== Input

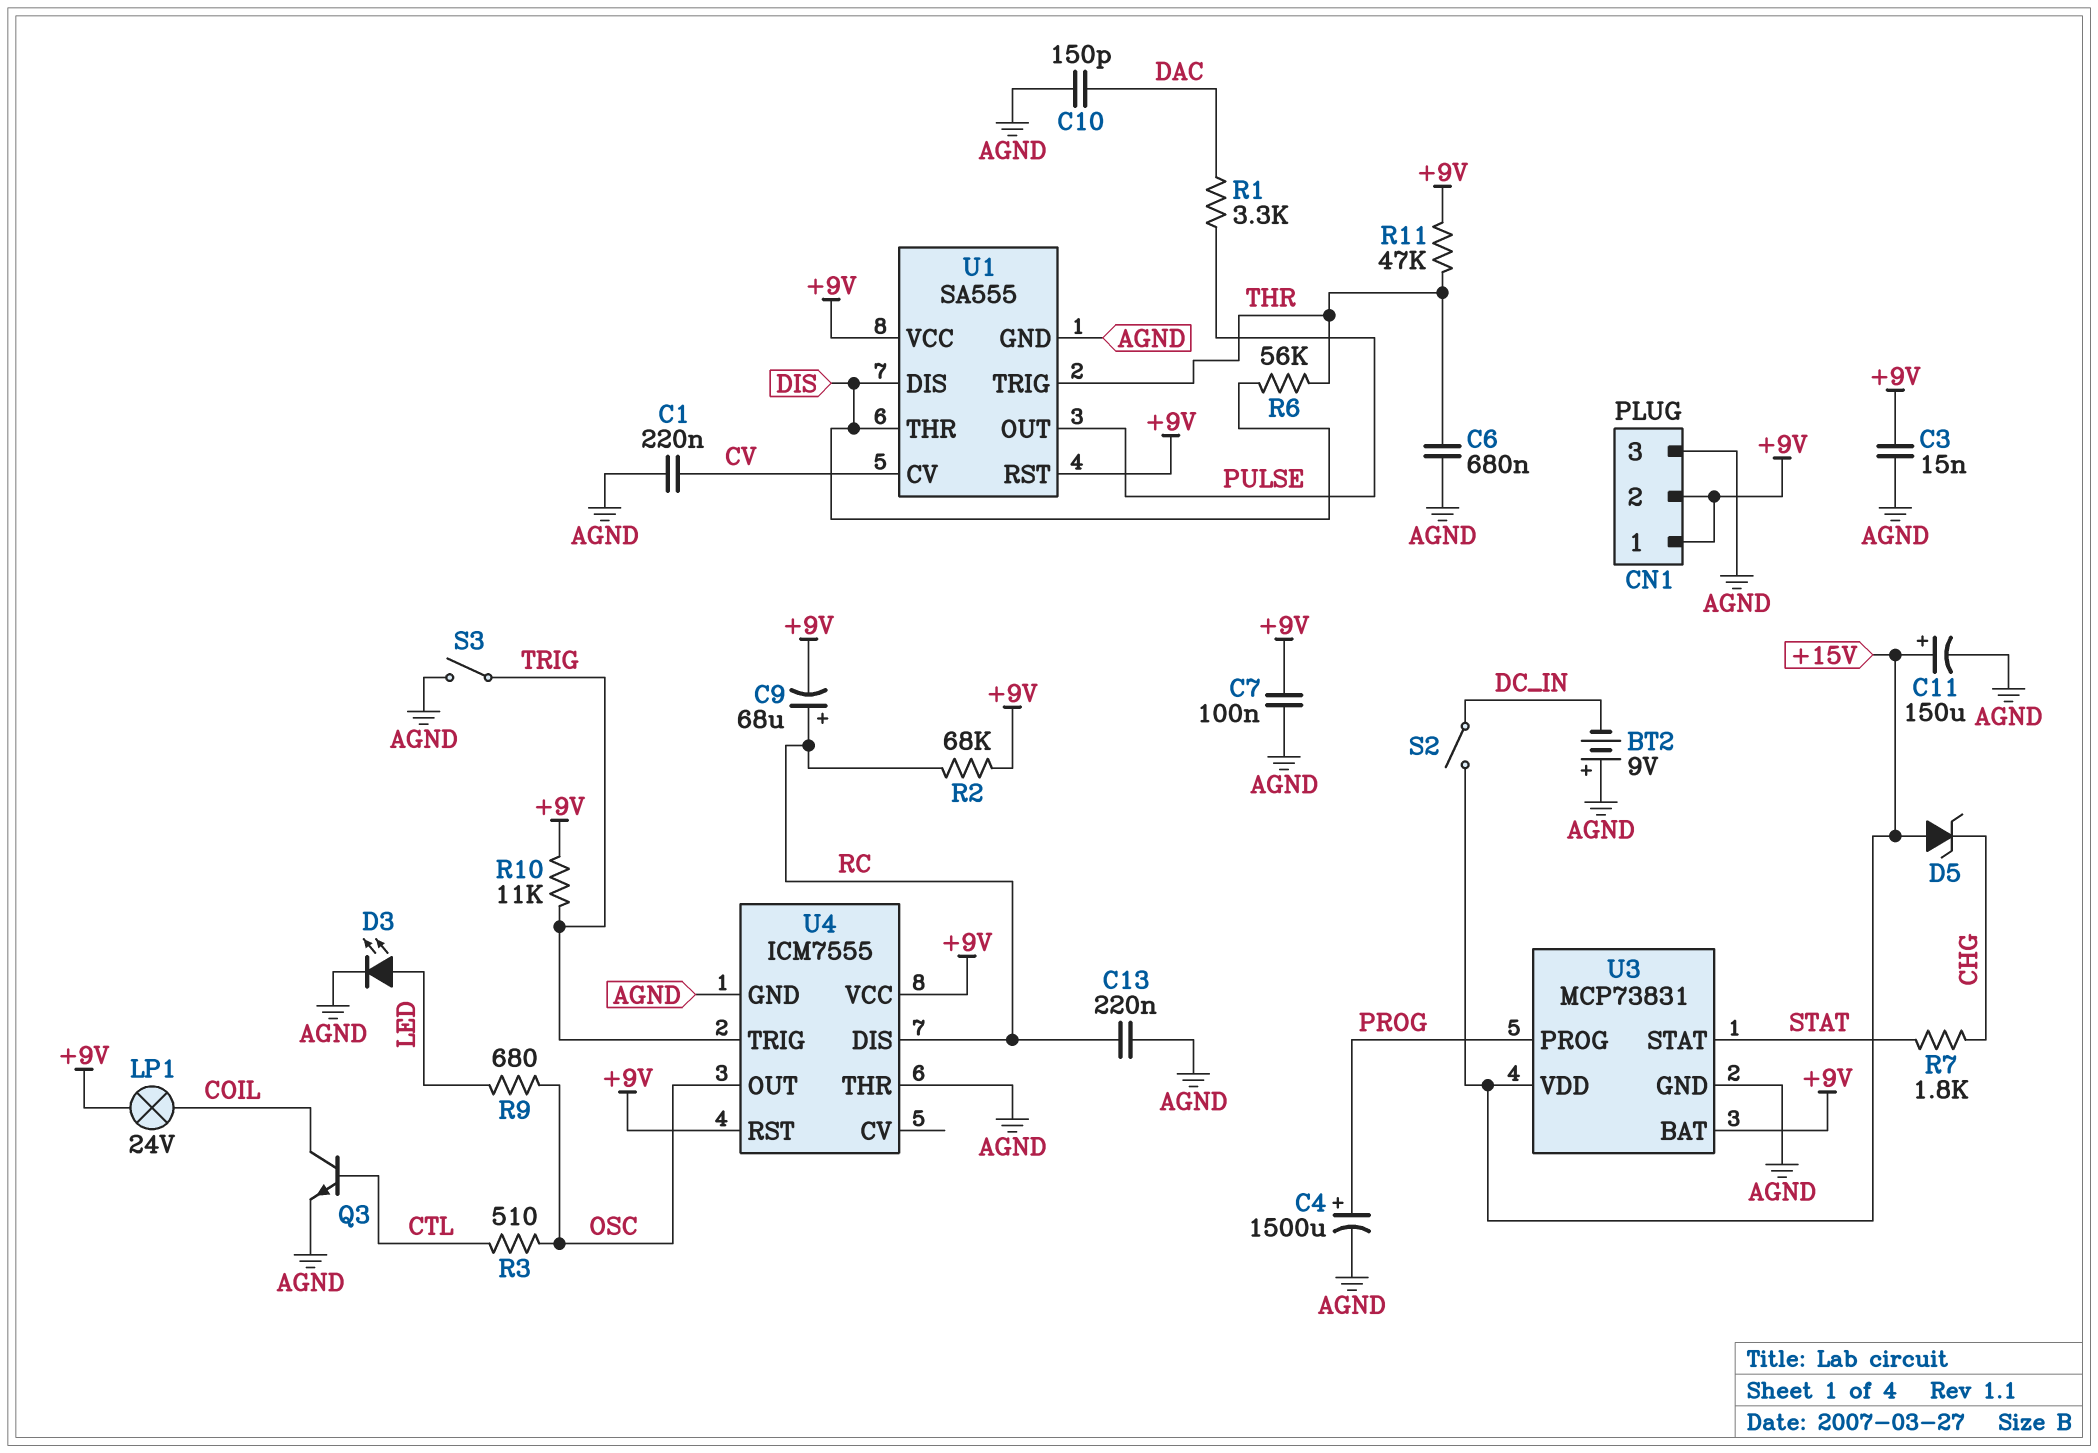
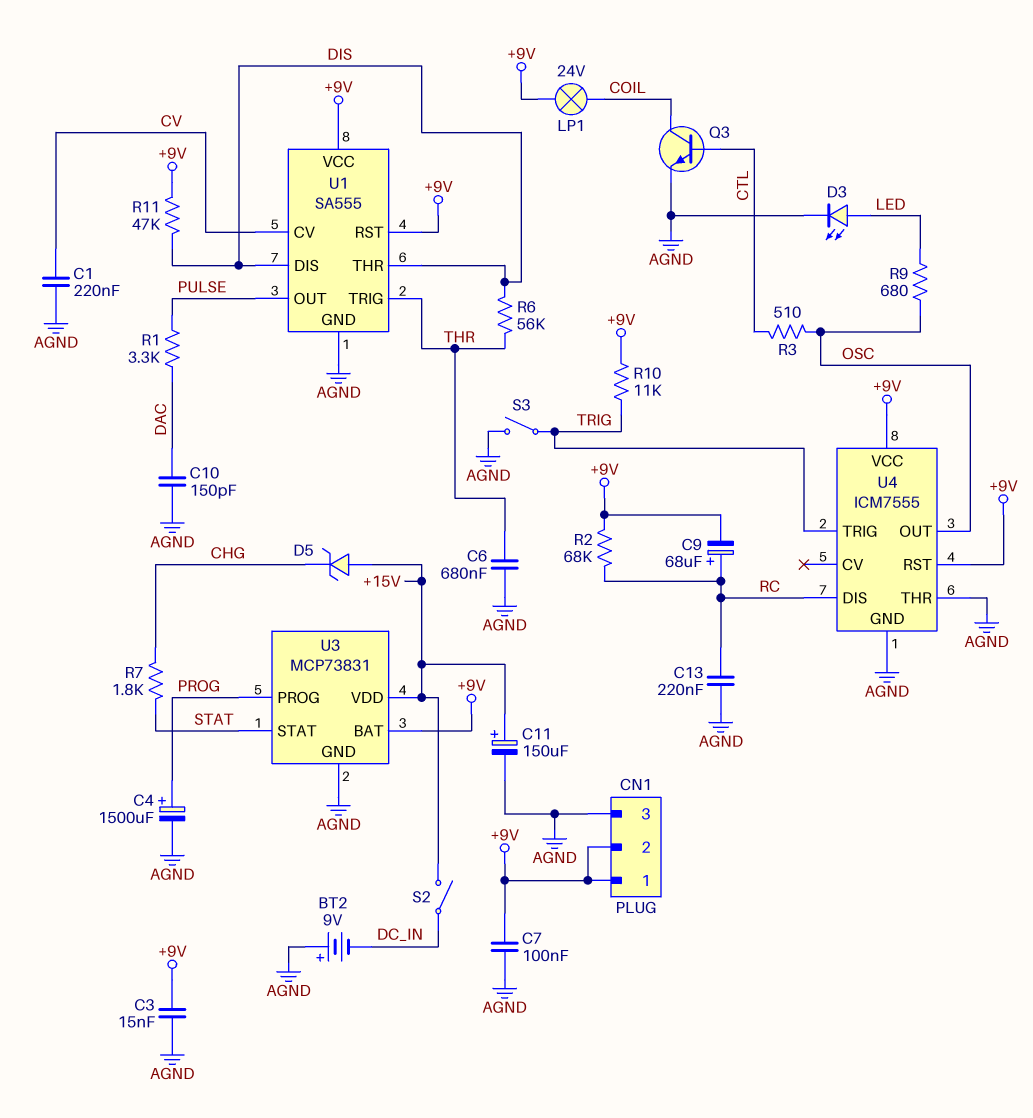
R11: 47k (+9V, THR) -> 47k (+9V, DIS)

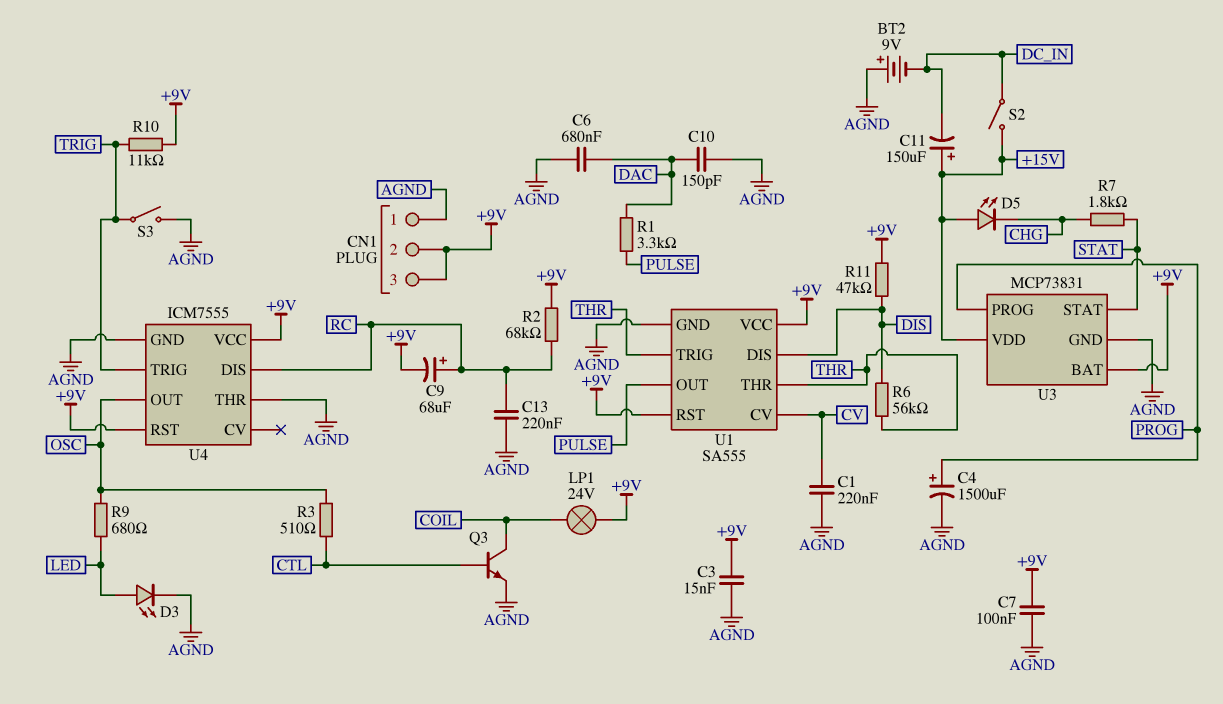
C6: 680nF (AGND, THR) -> 680nF (AGND, DAC)
C11: 150uF (plus +15V, minus AGND) -> 150uF (plus +15V, minus DC_IN)
CN1 pin 1: +9V -> AGND
CN1 pin 3: AGND -> +9V
D5: zener (A +15V, K CHG) -> LED (A +15V, K CHG)
U1 pin THR: DIS -> THR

====

— Task directions —
The answer must be the lines from the one containing "CN1 pin 3: AGND -> +9V" to the final line of the data above, copied exactly, both included, with nothing added.

— Written solution —
CN1 pin 3: AGND -> +9V
D5: zener (A +15V, K CHG) -> LED (A +15V, K CHG)
U1 pin THR: DIS -> THR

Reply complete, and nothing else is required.